[Counted item lists]

----------

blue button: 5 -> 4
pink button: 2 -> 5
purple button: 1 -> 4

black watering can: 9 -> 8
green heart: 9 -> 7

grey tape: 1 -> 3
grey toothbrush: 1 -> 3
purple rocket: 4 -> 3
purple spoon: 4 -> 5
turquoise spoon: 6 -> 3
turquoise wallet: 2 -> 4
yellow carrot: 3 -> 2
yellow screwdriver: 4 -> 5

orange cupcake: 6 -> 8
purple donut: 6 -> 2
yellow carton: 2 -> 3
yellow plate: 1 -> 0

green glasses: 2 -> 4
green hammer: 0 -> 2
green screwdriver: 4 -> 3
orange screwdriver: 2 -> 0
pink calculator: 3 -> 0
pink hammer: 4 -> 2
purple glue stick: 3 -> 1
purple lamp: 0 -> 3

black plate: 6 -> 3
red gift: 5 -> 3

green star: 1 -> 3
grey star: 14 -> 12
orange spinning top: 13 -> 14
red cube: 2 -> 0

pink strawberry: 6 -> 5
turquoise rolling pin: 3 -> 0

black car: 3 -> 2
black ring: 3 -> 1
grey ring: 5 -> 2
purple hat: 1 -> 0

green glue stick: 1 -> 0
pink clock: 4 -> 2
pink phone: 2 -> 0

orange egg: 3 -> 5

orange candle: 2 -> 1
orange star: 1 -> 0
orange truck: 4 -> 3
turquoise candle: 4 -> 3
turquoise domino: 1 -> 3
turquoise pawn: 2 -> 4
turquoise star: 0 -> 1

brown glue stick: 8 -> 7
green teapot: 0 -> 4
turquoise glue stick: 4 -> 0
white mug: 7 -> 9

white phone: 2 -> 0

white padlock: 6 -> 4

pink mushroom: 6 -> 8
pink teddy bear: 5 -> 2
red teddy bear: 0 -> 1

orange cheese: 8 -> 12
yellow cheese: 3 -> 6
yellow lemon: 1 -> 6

----------

* **Your task**: Once more, write out the records exactly as they are.

* **Answer for this exercise**:
blue button: 5 -> 4
pink button: 2 -> 5
purple button: 1 -> 4

black watering can: 9 -> 8
green heart: 9 -> 7

grey tape: 1 -> 3
grey toothbrush: 1 -> 3
purple rocket: 4 -> 3
purple spoon: 4 -> 5
turquoise spoon: 6 -> 3
turquoise wallet: 2 -> 4
yellow carrot: 3 -> 2
yellow screwdriver: 4 -> 5

orange cupcake: 6 -> 8
purple donut: 6 -> 2
yellow carton: 2 -> 3
yellow plate: 1 -> 0

green glasses: 2 -> 4
green hammer: 0 -> 2
green screwdriver: 4 -> 3
orange screwdriver: 2 -> 0
pink calculator: 3 -> 0
pink hammer: 4 -> 2
purple glue stick: 3 -> 1
purple lamp: 0 -> 3

black plate: 6 -> 3
red gift: 5 -> 3

green star: 1 -> 3
grey star: 14 -> 12
orange spinning top: 13 -> 14
red cube: 2 -> 0

pink strawberry: 6 -> 5
turquoise rolling pin: 3 -> 0

black car: 3 -> 2
black ring: 3 -> 1
grey ring: 5 -> 2
purple hat: 1 -> 0

green glue stick: 1 -> 0
pink clock: 4 -> 2
pink phone: 2 -> 0

orange egg: 3 -> 5

orange candle: 2 -> 1
orange star: 1 -> 0
orange truck: 4 -> 3
turquoise candle: 4 -> 3
turquoise domino: 1 -> 3
turquoise pawn: 2 -> 4
turquoise star: 0 -> 1

brown glue stick: 8 -> 7
green teapot: 0 -> 4
turquoise glue stick: 4 -> 0
white mug: 7 -> 9

white phone: 2 -> 0

white padlock: 6 -> 4

pink mushroom: 6 -> 8
pink teddy bear: 5 -> 2
red teddy bear: 0 -> 1

orange cheese: 8 -> 12
yellow cheese: 3 -> 6
yellow lemon: 1 -> 6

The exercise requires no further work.